**Exercise description**
Go through the data below and count every line that has the word "diode". Return only the count.

Start of The input

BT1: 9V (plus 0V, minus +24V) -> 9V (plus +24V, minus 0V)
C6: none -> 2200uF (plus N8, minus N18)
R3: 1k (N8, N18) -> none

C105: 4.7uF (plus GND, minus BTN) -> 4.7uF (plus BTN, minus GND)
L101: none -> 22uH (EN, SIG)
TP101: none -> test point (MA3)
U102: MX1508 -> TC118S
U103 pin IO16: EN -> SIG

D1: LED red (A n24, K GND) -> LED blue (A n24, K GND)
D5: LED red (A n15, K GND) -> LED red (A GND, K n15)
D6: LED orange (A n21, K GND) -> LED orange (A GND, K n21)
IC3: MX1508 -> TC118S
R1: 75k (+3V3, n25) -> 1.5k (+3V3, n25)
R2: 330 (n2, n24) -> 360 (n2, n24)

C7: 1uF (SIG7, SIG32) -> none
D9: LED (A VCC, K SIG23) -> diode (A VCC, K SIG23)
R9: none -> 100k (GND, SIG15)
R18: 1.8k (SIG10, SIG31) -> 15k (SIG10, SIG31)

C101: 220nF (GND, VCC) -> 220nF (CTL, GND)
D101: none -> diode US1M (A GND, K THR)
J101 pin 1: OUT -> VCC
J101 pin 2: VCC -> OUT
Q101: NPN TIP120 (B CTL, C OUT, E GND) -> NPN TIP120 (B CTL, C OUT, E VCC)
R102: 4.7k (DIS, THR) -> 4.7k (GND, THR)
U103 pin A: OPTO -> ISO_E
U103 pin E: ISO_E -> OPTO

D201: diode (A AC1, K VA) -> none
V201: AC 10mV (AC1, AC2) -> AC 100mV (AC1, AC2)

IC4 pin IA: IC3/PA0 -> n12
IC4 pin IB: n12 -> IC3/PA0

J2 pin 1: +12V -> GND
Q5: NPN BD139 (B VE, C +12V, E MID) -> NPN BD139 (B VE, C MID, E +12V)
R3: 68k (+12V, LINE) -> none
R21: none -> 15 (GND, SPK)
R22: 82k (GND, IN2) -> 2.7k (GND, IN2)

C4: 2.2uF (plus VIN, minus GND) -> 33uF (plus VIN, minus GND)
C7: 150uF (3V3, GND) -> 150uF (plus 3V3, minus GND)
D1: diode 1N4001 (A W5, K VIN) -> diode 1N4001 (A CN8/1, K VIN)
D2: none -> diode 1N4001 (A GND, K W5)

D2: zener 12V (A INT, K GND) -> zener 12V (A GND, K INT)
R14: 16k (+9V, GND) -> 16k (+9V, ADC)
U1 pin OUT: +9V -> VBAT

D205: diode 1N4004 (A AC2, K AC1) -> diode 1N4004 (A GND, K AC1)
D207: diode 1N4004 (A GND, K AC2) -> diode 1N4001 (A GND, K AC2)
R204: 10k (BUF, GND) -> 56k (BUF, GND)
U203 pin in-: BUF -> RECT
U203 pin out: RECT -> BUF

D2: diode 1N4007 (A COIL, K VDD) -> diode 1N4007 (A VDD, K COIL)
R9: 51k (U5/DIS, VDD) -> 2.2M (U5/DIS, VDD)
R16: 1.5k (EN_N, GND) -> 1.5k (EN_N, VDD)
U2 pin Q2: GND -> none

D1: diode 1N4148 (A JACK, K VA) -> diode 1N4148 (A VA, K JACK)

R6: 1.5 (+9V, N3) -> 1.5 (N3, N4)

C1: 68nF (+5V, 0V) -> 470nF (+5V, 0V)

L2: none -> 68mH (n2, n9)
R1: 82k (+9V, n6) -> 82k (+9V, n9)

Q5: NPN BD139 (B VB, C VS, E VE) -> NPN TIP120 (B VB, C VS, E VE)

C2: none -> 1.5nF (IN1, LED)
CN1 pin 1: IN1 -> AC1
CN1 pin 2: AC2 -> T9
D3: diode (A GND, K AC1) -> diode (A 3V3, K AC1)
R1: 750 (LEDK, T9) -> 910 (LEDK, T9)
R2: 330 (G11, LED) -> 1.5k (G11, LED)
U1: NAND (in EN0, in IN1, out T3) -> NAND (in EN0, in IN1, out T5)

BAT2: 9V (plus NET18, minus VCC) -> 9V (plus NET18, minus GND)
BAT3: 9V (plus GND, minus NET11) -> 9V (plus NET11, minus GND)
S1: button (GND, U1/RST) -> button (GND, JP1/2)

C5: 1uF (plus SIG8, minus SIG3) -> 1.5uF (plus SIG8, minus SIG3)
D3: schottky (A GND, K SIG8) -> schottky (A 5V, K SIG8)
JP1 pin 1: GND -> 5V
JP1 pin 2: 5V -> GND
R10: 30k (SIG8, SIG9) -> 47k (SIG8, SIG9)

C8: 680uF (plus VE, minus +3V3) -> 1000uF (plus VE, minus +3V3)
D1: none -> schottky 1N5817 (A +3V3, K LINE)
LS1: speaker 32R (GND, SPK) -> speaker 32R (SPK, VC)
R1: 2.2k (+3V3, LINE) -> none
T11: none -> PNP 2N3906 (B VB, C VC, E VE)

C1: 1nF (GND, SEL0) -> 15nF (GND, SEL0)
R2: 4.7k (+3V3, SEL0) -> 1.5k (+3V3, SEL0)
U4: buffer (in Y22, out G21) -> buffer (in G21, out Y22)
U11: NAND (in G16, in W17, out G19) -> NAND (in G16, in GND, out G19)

End of The input

**The completed task**
10